◆ WHAT TO PRODUCE:
Go through the data and copy every line in which "plane" appears.

◆ SOURCE MATERIAL:
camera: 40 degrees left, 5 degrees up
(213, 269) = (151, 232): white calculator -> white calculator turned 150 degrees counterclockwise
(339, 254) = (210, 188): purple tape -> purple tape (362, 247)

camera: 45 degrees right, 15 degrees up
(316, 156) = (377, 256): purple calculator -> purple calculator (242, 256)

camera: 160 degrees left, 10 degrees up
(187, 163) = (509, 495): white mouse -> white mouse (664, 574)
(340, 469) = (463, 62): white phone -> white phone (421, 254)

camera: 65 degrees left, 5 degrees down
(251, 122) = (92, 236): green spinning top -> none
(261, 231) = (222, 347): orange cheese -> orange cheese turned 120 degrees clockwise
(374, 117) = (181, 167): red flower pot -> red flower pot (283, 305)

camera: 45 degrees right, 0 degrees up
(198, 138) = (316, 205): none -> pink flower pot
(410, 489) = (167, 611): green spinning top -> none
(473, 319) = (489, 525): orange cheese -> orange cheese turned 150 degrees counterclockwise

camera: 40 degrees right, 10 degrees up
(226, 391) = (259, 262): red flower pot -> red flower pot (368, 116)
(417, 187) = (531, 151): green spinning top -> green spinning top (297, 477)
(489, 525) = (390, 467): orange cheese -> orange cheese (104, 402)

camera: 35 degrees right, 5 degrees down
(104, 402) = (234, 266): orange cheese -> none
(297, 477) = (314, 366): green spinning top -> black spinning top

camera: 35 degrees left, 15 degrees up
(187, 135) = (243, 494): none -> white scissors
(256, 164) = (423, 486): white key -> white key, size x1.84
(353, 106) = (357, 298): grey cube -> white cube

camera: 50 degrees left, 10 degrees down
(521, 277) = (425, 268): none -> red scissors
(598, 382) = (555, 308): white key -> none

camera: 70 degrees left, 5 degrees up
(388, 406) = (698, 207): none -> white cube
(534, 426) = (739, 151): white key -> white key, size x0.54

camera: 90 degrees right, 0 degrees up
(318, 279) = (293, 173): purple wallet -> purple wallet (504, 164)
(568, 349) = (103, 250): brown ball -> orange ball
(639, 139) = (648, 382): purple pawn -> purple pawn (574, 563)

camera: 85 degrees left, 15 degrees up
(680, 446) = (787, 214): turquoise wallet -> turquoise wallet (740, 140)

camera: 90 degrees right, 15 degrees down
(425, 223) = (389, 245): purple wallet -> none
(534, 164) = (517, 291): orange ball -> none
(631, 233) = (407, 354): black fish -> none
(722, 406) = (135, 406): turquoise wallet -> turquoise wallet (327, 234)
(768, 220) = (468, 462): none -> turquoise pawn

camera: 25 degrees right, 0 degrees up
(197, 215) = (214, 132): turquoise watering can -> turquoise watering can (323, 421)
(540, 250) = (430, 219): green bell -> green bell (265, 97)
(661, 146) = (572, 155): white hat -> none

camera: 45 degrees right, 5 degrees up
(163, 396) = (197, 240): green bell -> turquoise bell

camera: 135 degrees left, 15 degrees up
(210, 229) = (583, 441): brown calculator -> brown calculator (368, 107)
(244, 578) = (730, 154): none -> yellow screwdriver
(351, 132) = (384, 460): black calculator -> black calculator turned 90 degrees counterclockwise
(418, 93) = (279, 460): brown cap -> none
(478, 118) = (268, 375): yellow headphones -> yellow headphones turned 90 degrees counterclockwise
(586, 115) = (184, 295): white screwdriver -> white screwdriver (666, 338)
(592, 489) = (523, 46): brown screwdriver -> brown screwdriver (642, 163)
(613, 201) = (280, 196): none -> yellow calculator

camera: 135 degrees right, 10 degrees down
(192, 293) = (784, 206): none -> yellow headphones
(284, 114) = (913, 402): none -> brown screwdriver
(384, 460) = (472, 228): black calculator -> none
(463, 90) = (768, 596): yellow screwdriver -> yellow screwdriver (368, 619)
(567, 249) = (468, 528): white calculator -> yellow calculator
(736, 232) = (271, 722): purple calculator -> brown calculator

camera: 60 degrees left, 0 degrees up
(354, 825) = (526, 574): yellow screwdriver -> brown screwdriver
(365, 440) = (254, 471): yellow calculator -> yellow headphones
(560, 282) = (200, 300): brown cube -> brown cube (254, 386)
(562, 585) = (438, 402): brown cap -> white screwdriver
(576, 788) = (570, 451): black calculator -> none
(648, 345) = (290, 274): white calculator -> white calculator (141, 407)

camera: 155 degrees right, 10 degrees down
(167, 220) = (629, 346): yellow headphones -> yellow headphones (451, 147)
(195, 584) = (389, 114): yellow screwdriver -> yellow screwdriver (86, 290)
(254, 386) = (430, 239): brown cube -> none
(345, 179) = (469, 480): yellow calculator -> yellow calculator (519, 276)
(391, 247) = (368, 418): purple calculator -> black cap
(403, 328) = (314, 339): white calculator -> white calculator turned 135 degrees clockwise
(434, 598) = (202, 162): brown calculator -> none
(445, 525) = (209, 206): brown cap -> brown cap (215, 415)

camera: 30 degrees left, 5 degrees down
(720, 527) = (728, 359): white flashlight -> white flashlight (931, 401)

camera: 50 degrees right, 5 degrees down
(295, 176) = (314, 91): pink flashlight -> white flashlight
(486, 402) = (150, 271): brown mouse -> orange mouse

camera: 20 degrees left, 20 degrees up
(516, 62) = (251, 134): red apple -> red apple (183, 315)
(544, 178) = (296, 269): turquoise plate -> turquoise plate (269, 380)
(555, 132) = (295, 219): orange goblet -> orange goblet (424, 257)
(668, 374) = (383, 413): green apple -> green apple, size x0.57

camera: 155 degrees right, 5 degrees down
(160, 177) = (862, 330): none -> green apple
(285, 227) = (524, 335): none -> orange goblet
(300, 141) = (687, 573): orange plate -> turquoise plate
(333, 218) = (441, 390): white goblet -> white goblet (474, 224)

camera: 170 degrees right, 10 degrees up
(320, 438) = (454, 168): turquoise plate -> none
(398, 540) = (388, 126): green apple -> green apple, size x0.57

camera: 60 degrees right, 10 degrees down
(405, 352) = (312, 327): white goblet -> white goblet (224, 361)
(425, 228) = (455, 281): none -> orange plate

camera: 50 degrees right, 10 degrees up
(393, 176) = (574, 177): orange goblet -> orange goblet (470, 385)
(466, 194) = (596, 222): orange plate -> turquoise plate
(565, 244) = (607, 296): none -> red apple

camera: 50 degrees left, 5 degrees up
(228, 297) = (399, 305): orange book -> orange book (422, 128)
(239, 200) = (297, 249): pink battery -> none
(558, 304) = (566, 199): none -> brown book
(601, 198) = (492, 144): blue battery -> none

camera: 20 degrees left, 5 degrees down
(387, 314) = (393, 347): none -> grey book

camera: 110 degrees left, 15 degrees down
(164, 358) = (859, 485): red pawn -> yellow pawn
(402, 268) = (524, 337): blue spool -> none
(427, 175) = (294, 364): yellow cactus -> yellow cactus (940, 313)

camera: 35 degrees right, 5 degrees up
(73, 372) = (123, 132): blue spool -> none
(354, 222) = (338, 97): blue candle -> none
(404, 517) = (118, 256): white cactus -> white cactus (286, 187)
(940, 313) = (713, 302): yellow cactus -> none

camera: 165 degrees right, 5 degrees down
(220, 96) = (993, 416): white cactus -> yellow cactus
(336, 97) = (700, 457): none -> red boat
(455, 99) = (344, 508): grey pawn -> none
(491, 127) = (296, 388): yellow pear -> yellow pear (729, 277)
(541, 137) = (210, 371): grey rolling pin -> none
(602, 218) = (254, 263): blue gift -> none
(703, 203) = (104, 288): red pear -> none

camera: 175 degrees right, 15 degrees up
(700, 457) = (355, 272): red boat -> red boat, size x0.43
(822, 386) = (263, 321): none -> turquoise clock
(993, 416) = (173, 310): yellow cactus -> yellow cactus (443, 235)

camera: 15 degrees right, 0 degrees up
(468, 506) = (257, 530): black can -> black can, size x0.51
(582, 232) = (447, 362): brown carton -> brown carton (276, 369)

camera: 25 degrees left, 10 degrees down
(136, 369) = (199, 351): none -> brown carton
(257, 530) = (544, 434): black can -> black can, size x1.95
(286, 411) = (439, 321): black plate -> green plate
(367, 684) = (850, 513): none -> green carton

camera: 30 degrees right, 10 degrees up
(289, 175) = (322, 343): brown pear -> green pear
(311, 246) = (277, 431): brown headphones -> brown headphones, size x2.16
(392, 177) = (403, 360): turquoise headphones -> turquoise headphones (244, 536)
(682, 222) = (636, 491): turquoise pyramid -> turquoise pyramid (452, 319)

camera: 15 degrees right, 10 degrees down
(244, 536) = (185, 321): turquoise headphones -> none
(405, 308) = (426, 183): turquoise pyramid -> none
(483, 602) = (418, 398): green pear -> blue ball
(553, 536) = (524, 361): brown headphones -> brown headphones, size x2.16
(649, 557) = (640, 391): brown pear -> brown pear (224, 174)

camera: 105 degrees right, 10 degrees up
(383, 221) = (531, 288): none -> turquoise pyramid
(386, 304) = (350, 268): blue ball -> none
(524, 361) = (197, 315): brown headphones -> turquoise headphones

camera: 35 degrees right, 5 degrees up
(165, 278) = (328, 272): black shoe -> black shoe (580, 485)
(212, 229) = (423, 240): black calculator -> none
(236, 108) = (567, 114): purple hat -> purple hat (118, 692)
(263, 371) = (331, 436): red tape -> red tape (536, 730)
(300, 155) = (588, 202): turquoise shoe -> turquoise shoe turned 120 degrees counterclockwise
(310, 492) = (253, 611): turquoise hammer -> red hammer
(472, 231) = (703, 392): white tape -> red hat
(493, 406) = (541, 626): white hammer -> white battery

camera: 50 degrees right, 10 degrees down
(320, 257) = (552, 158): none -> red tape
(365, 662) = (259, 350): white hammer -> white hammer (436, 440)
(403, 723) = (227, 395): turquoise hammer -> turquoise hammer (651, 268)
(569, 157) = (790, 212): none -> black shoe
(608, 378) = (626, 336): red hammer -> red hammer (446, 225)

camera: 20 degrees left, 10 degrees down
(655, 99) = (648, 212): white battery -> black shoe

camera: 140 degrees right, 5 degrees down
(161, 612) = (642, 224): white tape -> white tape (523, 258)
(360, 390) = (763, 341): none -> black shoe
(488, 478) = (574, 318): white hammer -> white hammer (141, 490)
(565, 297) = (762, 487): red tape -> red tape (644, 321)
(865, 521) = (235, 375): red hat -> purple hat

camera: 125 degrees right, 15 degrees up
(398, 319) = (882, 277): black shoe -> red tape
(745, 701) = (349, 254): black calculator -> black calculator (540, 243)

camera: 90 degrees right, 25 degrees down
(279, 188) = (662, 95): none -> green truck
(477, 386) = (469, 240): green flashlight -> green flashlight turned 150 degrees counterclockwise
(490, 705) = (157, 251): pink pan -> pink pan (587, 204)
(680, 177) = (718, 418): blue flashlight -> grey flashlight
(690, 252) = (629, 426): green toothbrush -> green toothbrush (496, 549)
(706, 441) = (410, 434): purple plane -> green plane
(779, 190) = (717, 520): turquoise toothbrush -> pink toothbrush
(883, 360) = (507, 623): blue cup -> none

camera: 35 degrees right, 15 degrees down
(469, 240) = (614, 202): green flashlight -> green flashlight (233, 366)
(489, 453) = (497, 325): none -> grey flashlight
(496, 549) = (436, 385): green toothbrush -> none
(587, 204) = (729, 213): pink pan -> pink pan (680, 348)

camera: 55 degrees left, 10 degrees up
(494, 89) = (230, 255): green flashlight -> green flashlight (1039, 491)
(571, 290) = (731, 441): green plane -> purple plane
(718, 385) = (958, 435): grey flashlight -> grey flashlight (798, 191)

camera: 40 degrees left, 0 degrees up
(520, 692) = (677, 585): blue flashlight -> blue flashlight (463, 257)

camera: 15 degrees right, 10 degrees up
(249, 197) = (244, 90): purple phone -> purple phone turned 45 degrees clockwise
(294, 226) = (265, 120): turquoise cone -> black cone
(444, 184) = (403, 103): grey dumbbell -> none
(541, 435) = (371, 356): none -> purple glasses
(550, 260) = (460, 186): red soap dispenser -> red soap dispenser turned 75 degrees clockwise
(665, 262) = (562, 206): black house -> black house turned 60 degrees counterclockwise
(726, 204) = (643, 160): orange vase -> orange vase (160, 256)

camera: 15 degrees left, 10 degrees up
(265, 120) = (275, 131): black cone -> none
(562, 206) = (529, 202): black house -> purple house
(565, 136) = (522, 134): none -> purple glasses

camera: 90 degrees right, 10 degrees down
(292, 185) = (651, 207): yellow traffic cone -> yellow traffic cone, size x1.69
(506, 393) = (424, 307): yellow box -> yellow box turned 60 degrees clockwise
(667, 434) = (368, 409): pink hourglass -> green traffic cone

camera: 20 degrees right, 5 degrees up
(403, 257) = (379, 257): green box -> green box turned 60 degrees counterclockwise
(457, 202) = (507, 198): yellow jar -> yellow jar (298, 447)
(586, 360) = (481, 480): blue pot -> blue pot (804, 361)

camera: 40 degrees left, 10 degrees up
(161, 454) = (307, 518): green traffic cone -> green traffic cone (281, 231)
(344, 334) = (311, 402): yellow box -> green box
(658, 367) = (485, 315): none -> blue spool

◆ RESPONSE TO THIS EXERCISE:
(706, 441) = (410, 434): purple plane -> green plane
(571, 290) = (731, 441): green plane -> purple plane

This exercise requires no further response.